→ **Data section**

•••

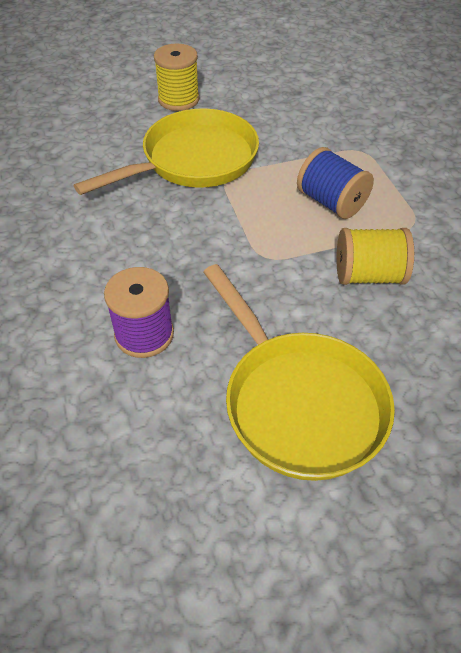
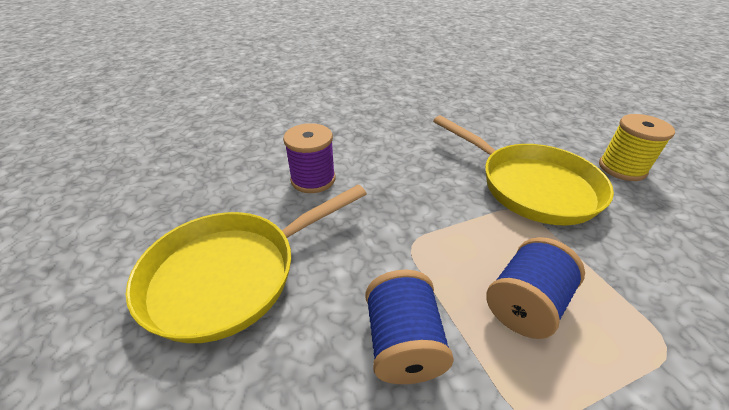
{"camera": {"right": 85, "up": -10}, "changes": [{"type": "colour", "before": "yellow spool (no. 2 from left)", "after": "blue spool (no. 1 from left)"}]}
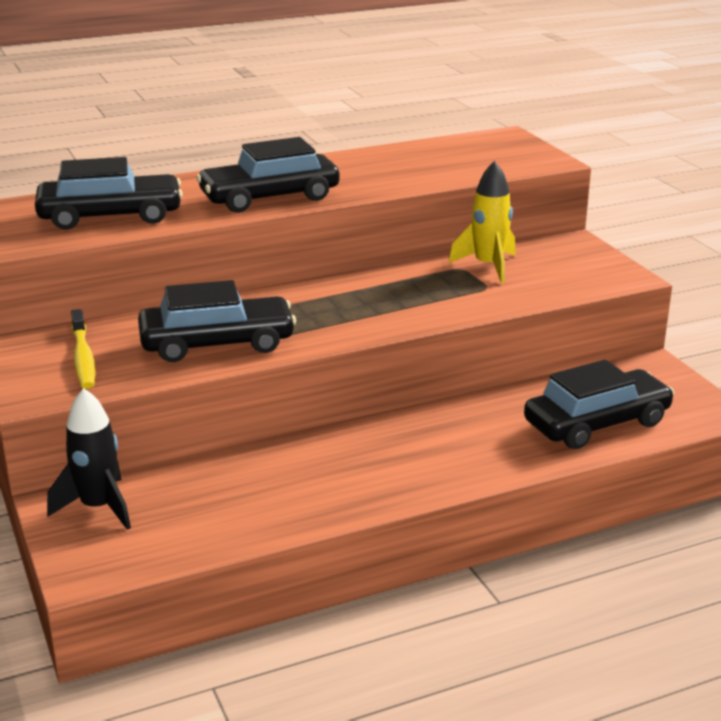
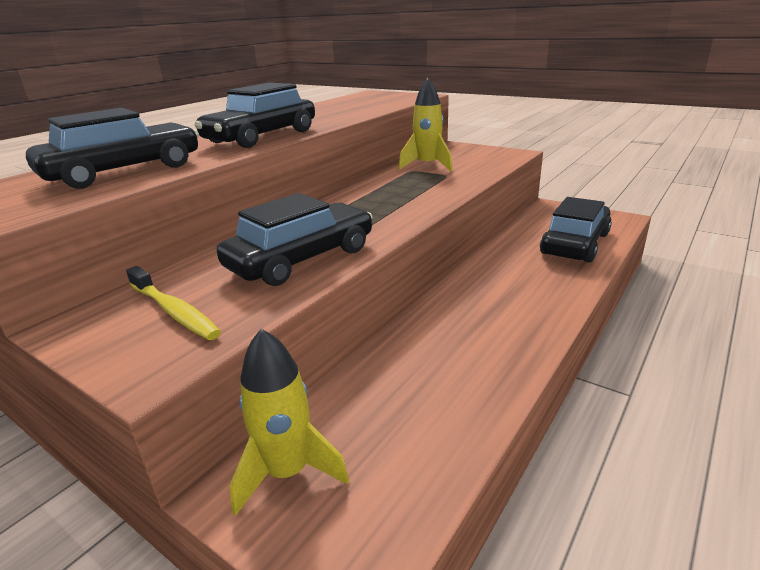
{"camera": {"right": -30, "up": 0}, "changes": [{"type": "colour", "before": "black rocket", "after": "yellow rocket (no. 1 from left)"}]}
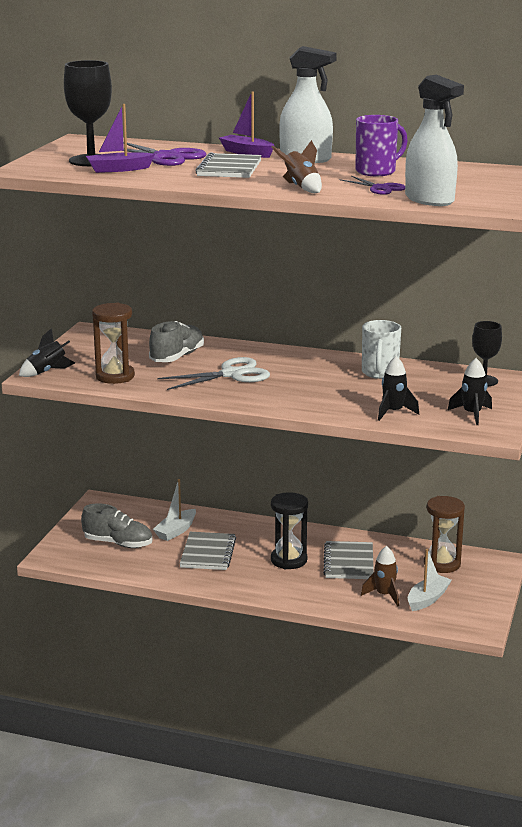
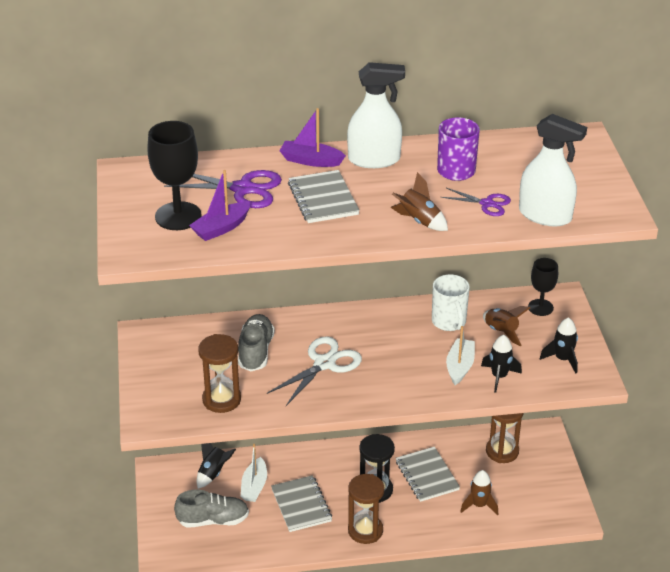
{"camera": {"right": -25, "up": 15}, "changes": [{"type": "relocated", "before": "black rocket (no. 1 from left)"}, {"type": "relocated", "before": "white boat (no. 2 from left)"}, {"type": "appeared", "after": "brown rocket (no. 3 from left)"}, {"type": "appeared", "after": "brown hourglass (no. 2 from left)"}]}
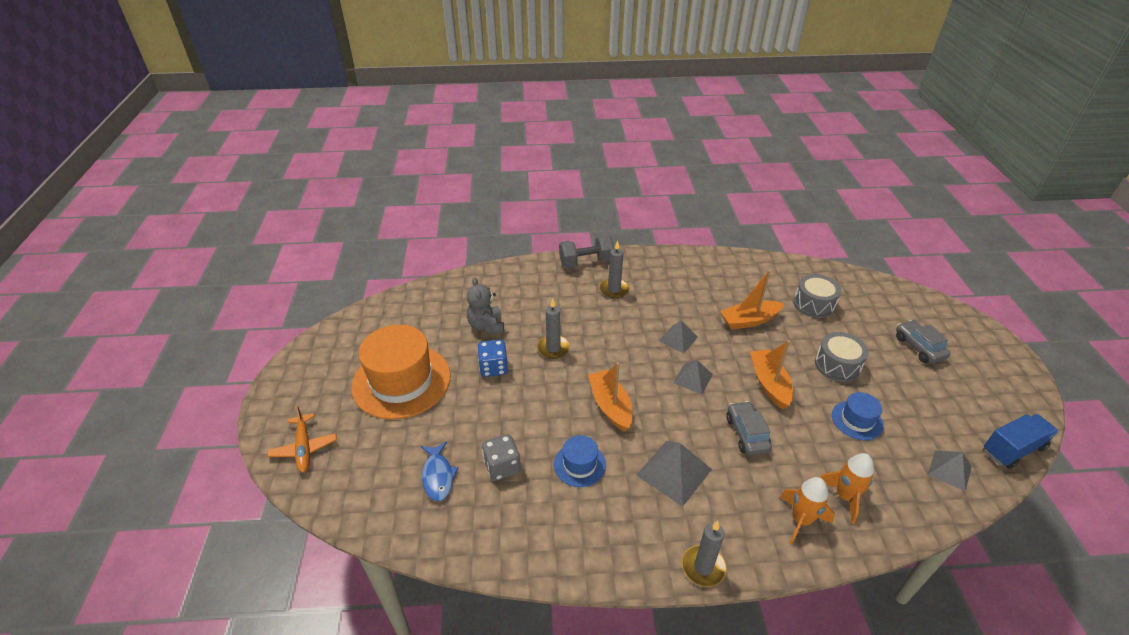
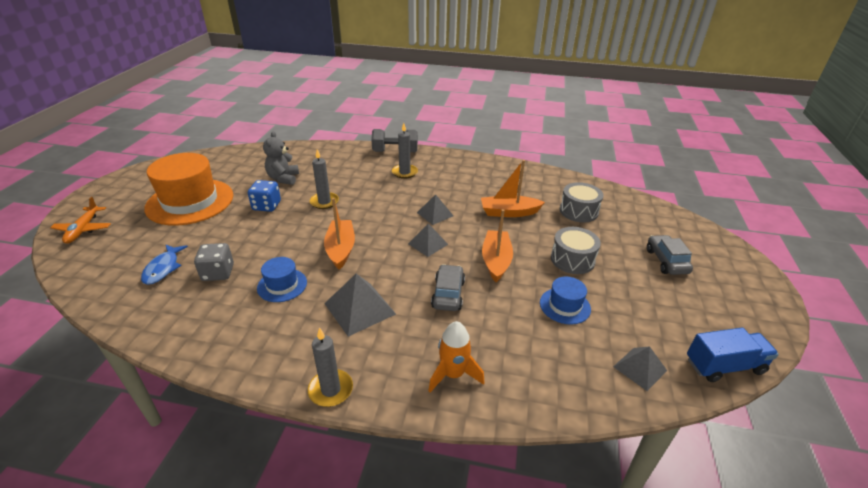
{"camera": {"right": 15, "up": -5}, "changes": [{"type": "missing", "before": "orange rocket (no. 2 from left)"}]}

•••

→ **Problem description**
All of the material above should be written out exactly as given, minus any images.

→ **Solution to this problem**
{"camera": {"right": 85, "up": -10}, "changes": [{"type": "colour", "before": "yellow spool (no. 2 from left)", "after": "blue spool (no. 1 from left)"}]}
{"camera": {"right": -30, "up": 0}, "changes": [{"type": "colour", "before": "black rocket", "after": "yellow rocket (no. 1 from left)"}]}
{"camera": {"right": -25, "up": 15}, "changes": [{"type": "relocated", "before": "black rocket (no. 1 from left)"}, {"type": "relocated", "before": "white boat (no. 2 from left)"}, {"type": "appeared", "after": "brown rocket (no. 3 from left)"}, {"type": "appeared", "after": "brown hourglass (no. 2 from left)"}]}
{"camera": {"right": 15, "up": -5}, "changes": [{"type": "missing", "before": "orange rocket (no. 2 from left)"}]}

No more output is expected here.